Work to be completed =
Track down every line below that holds "camera" and copy it.

Records from a dataset =

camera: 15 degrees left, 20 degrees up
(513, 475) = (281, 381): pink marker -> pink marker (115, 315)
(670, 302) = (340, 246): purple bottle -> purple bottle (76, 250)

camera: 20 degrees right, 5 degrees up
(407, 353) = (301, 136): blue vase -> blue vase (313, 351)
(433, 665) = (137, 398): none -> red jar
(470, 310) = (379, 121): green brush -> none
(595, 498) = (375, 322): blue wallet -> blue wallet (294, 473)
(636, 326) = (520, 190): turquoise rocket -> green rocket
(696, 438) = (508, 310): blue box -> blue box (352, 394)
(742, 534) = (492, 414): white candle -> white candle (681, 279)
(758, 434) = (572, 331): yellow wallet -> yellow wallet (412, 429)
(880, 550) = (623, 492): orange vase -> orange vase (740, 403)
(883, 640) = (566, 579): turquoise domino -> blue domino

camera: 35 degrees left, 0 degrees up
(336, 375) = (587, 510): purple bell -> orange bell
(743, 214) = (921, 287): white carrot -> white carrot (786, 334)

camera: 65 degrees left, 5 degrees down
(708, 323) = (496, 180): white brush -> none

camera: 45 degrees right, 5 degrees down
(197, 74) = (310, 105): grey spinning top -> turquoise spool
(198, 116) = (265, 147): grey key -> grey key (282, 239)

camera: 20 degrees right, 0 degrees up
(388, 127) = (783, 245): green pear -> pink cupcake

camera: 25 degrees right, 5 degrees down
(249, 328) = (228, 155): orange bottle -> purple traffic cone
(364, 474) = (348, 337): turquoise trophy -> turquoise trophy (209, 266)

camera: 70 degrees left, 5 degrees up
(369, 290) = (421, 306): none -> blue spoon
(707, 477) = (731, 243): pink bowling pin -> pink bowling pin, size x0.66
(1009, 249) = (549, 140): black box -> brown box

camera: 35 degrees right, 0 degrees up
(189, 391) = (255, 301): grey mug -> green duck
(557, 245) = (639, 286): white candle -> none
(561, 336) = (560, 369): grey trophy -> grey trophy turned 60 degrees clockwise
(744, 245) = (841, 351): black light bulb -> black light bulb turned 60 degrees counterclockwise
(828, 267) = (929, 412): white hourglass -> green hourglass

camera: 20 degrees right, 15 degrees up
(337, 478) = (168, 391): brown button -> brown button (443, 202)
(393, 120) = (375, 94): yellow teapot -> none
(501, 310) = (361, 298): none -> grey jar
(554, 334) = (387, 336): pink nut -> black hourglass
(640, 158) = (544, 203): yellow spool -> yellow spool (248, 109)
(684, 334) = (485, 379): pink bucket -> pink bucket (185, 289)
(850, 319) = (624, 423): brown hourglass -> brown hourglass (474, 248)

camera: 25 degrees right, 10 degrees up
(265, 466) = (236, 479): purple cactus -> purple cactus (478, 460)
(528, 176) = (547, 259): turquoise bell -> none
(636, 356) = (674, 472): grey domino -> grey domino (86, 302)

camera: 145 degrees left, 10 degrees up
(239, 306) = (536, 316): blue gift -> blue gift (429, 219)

Response below =
camera: 15 degrees left, 20 degrees up
camera: 20 degrees right, 5 degrees up
camera: 35 degrees left, 0 degrees up
camera: 65 degrees left, 5 degrees down
camera: 45 degrees right, 5 degrees down
camera: 20 degrees right, 0 degrees up
camera: 25 degrees right, 5 degrees down
camera: 70 degrees left, 5 degrees up
camera: 35 degrees right, 0 degrees up
camera: 20 degrees right, 15 degrees up
camera: 25 degrees right, 10 degrees up
camera: 145 degrees left, 10 degrees up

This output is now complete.